Start of RAW DATA

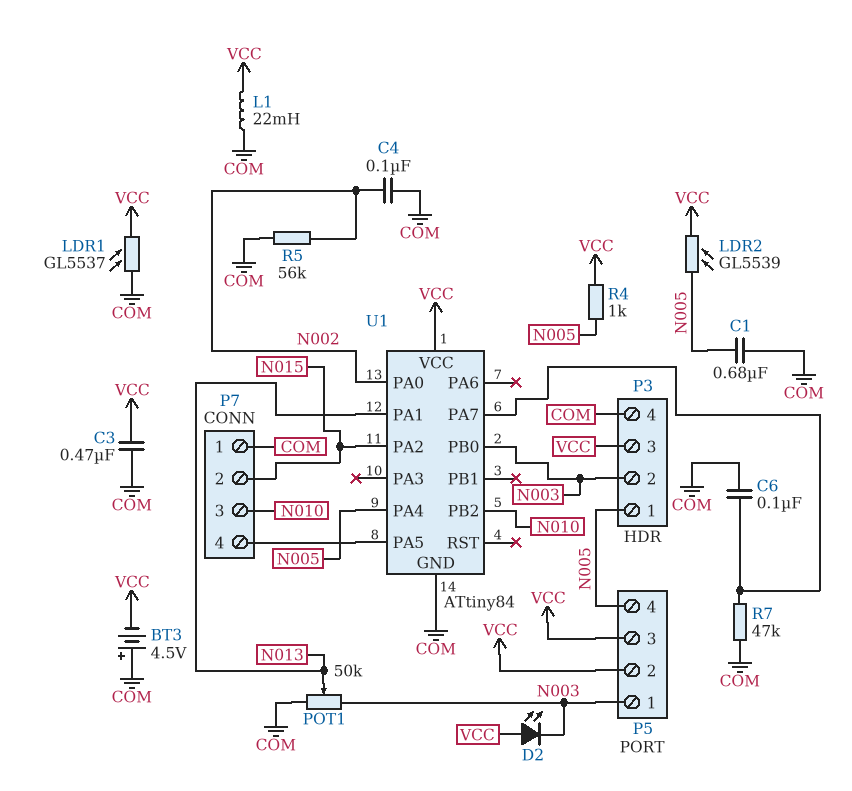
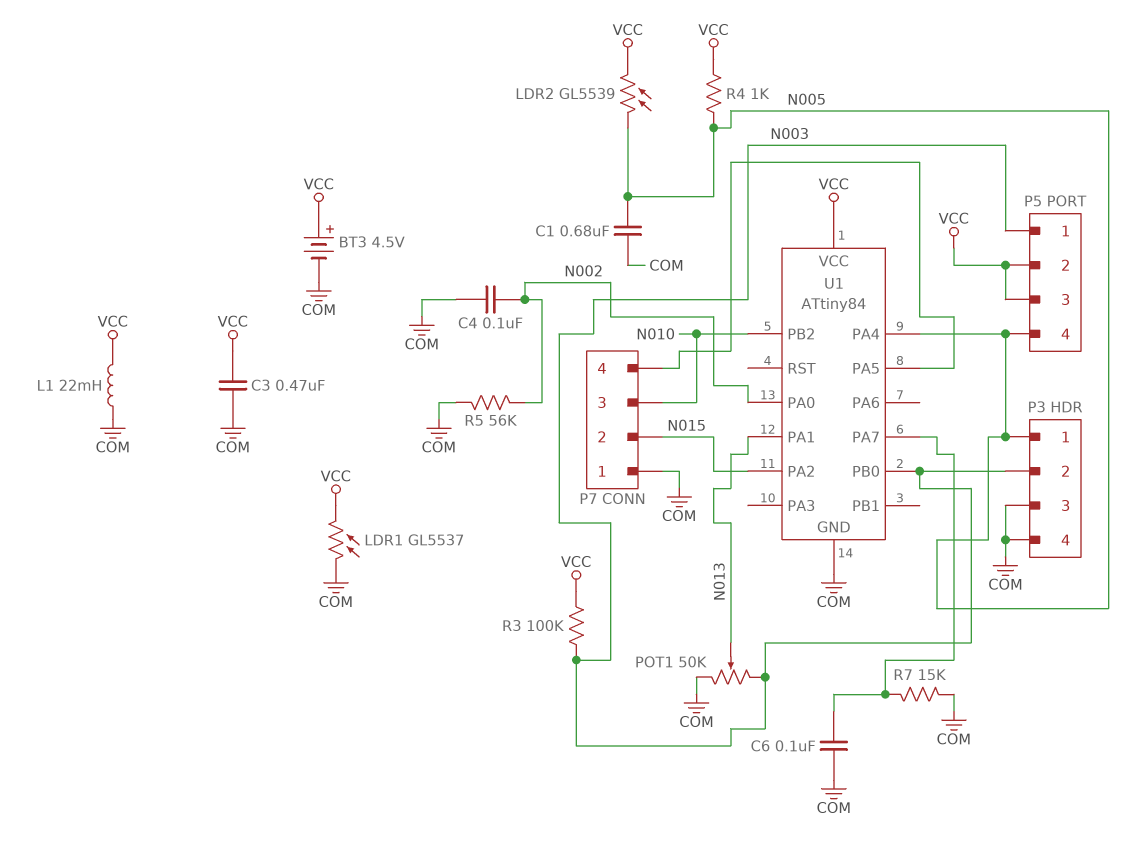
BT3: 4.5V (plus COM, minus VCC) -> 4.5V (plus VCC, minus COM)
D2: LED (A VCC, K N003) -> none
P3 pin 3: VCC -> COM
R3: none -> 100k (N003, VCC)
R7: 47k (COM, U1/PA7) -> 15k (COM, U1/PA7)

End of RAW DATA

YOUR GOAL - Type out the entries again without a single change, and leave the pictures out.

SOLVED EXERCISE -
BT3: 4.5V (plus COM, minus VCC) -> 4.5V (plus VCC, minus COM)
D2: LED (A VCC, K N003) -> none
P3 pin 3: VCC -> COM
R3: none -> 100k (N003, VCC)
R7: 47k (COM, U1/PA7) -> 15k (COM, U1/PA7)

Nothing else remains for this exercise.